WHAT YOU NEED TO DO: Please keep the images out and set down the data exactly as given.

THE DATA:
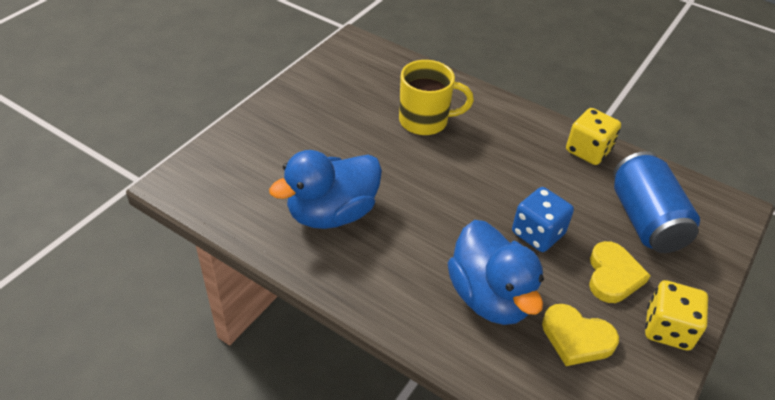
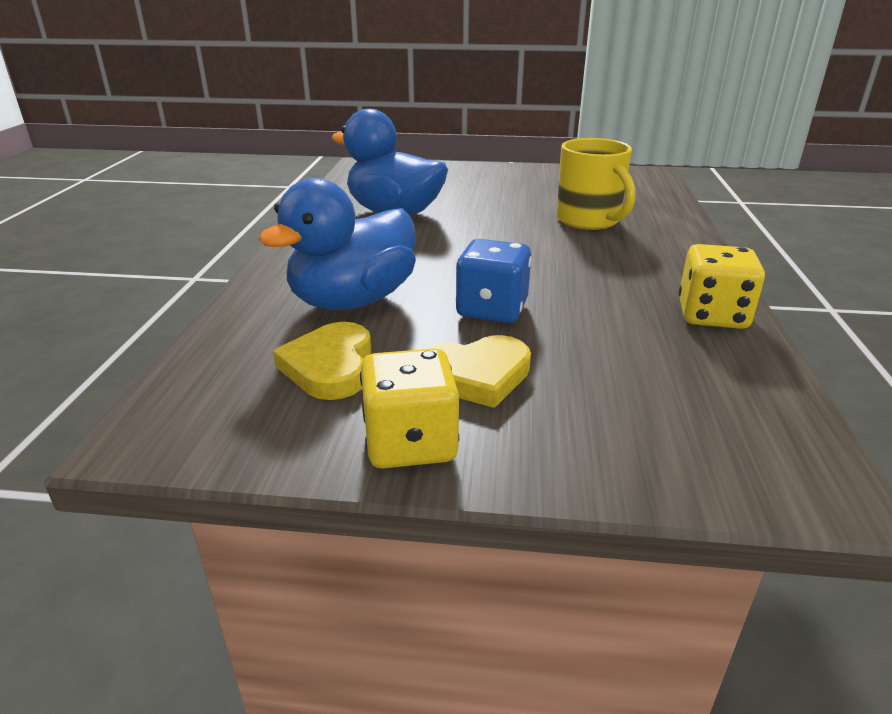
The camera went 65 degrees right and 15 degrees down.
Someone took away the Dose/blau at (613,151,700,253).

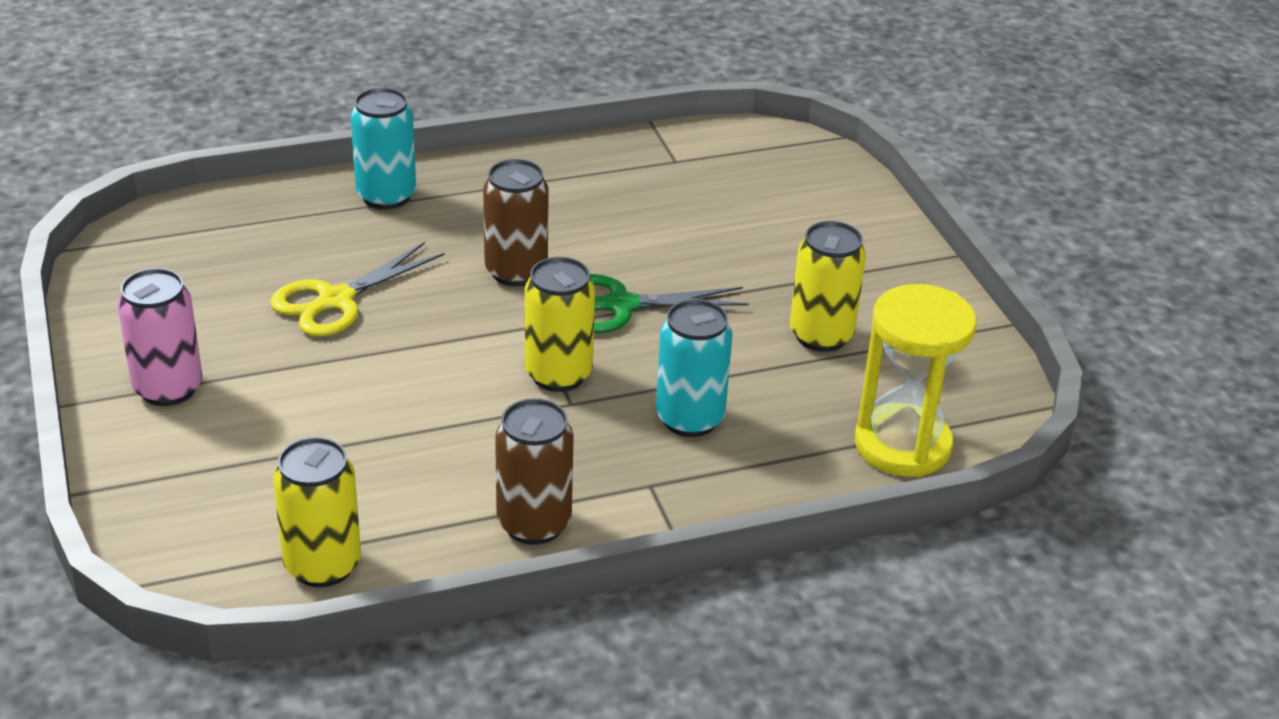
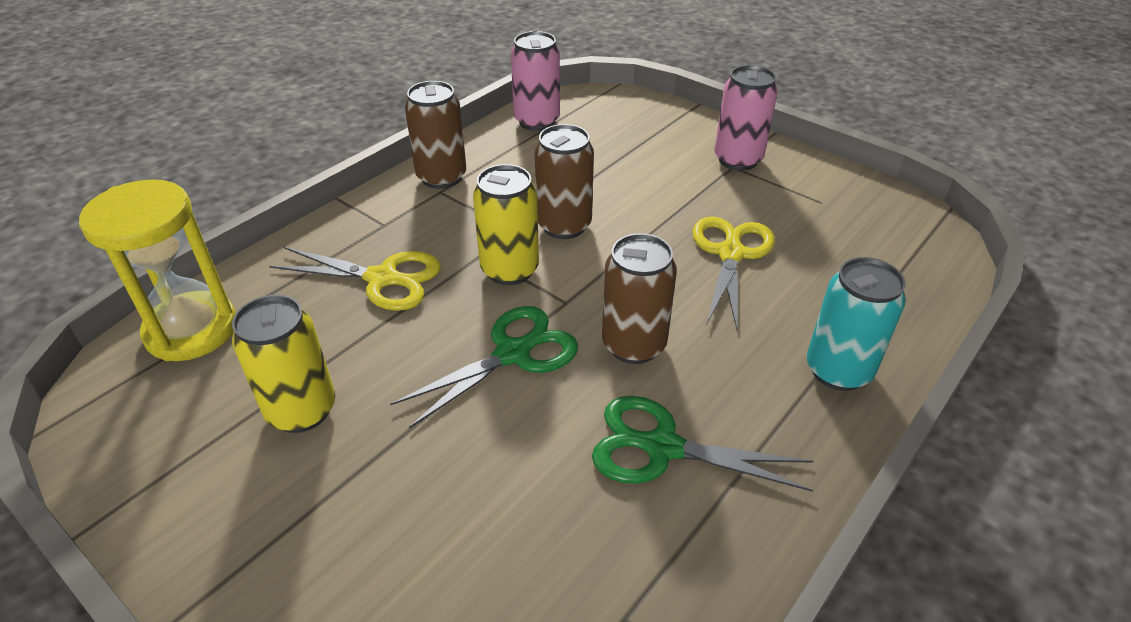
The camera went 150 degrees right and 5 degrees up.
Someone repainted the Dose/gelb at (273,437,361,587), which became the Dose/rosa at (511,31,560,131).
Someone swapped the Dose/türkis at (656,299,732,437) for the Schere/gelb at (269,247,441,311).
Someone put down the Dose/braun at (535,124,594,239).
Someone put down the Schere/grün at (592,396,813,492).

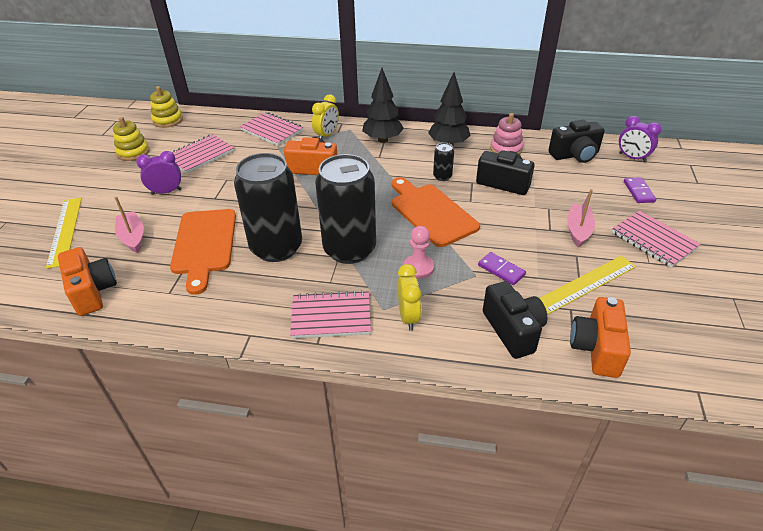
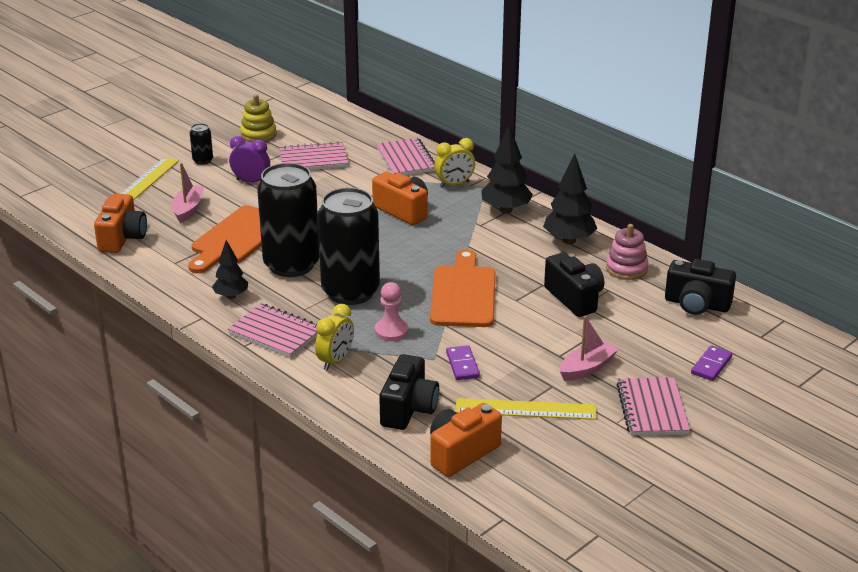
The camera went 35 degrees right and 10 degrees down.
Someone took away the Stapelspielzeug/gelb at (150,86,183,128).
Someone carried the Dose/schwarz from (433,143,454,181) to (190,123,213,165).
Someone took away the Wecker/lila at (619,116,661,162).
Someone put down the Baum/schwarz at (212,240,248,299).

OUTPUT OF THE TASK:
The camera went 65 degrees right and 15 degrees down.
Someone took away the Dose/blau at (613,151,700,253).

The camera went 150 degrees right and 5 degrees up.
Someone repainted the Dose/gelb at (273,437,361,587), which became the Dose/rosa at (511,31,560,131).
Someone swapped the Dose/türkis at (656,299,732,437) for the Schere/gelb at (269,247,441,311).
Someone put down the Dose/braun at (535,124,594,239).
Someone put down the Schere/grün at (592,396,813,492).

The camera went 35 degrees right and 10 degrees down.
Someone took away the Stapelspielzeug/gelb at (150,86,183,128).
Someone carried the Dose/schwarz from (433,143,454,181) to (190,123,213,165).
Someone took away the Wecker/lila at (619,116,661,162).
Someone put down the Baum/schwarz at (212,240,248,299).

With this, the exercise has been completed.